> [EXERCISE INSTRUCTIONS] Lines from the one containing "now: nakrętka/turkusowy" through the end of the listing are what is wanted, given again exactly with both ends included and pictures left out.

> [STUDY MATERIAL]
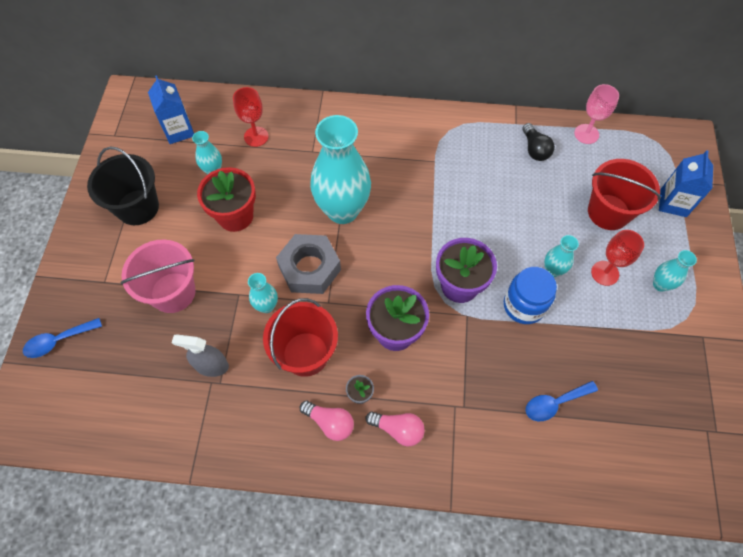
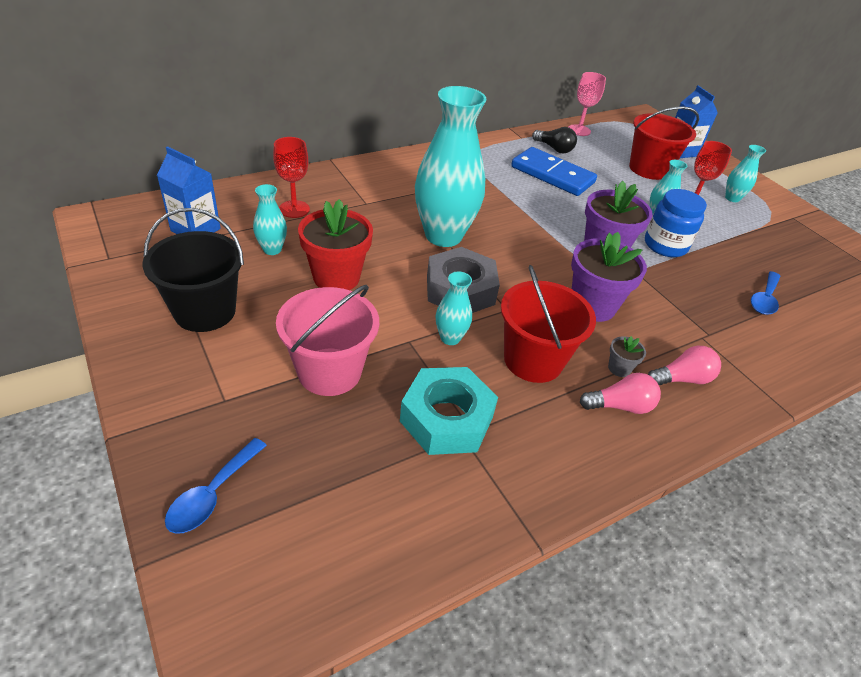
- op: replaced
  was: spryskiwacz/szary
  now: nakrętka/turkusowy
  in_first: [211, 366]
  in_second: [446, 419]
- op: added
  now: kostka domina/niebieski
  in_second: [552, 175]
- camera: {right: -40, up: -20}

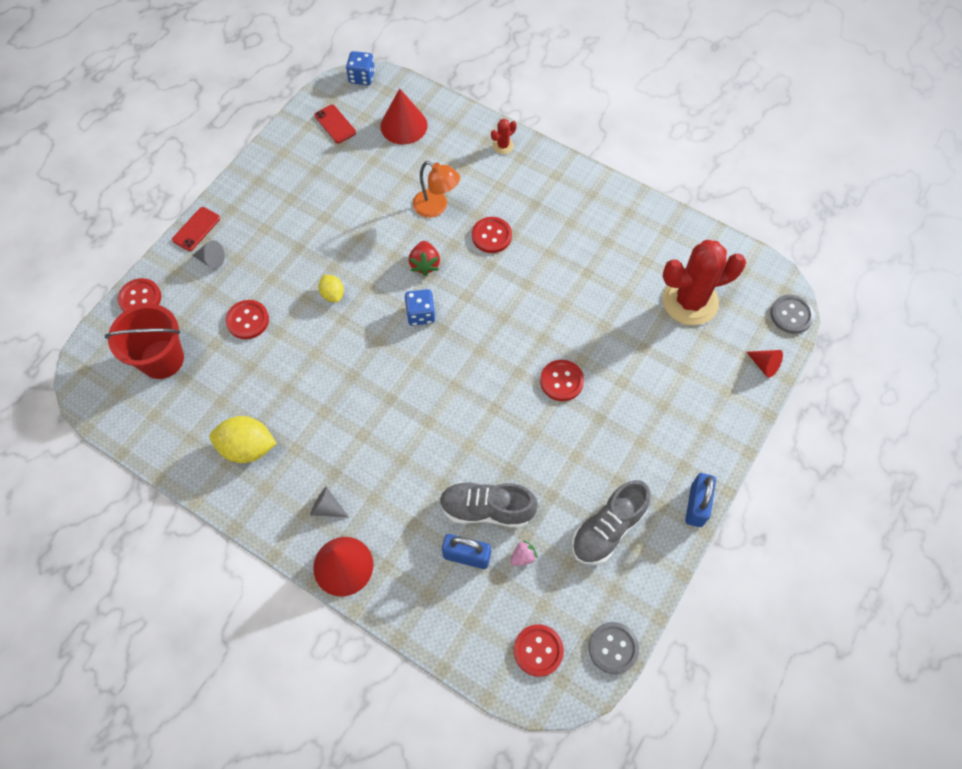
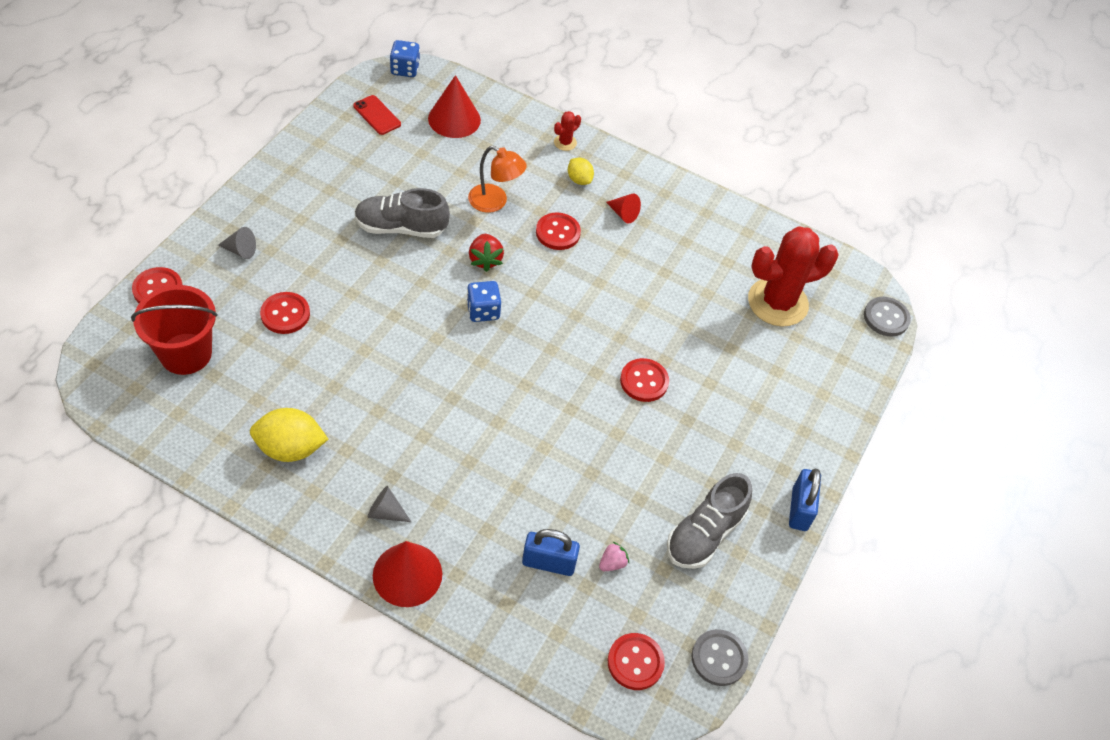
- op: removed
  was: telefon/czerwony
  in_first: [196, 229]
- op: moved
  was: cytryna/żółty
  in_first: [333, 294]
  in_second: [579, 179]
- op: moved
  was: stożek/czerwony
  in_first: [764, 365]
  in_second: [623, 214]
- op: moved
  was: but/szary
  in_first: [486, 509]
  in_second: [401, 227]
- camera: {right: -10, up: -10}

> [TASK OUTPUT]
  now: nakrętka/turkusowy
  in_first: [211, 366]
  in_second: [446, 419]
- op: added
  now: kostka domina/niebieski
  in_second: [552, 175]
- camera: {right: -40, up: -20}

- op: removed
  was: telefon/czerwony
  in_first: [196, 229]
- op: moved
  was: cytryna/żółty
  in_first: [333, 294]
  in_second: [579, 179]
- op: moved
  was: stożek/czerwony
  in_first: [764, 365]
  in_second: [623, 214]
- op: moved
  was: but/szary
  in_first: [486, 509]
  in_second: [401, 227]
- camera: {right: -10, up: -10}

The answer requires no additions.